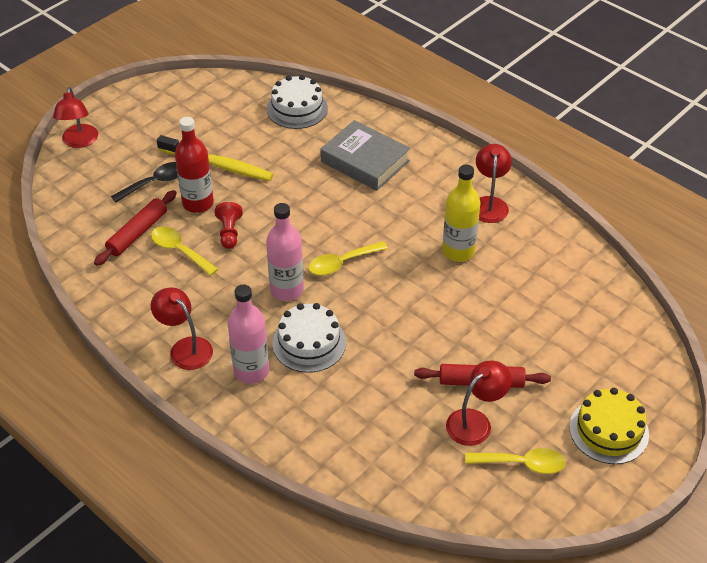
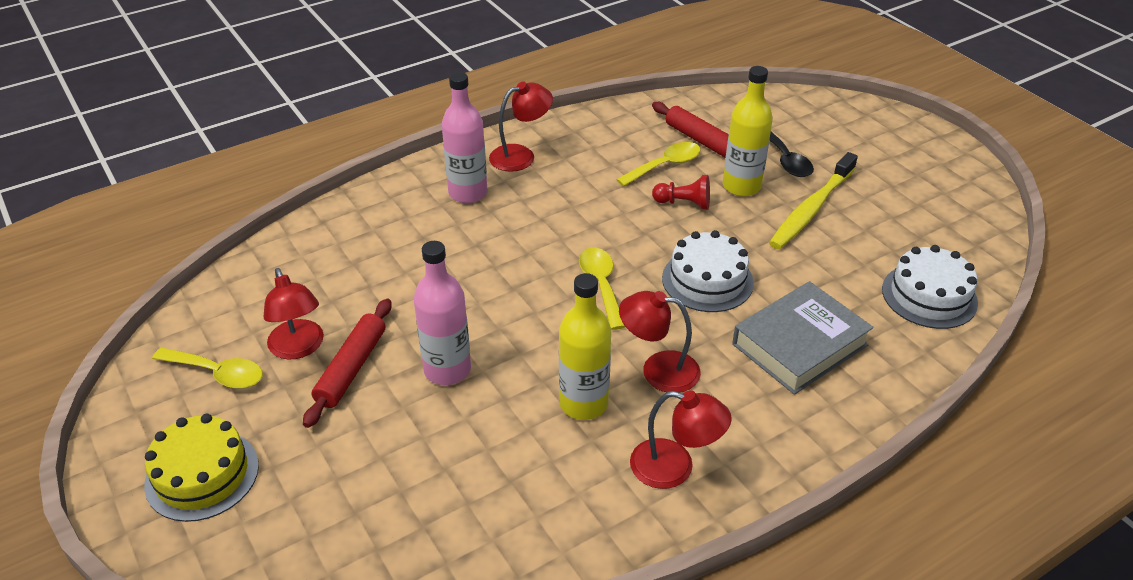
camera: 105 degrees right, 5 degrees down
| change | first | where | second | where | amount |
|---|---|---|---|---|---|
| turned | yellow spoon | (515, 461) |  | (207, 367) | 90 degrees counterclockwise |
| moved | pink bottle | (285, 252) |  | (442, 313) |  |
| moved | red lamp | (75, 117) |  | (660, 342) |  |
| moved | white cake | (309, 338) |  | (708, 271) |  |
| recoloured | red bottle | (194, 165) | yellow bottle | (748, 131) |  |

....

**PROBLEM STATEMENT**:
Among the records above, how many lines carry the string "moved"? Reply with the number alone.

**SOLUTION**:
3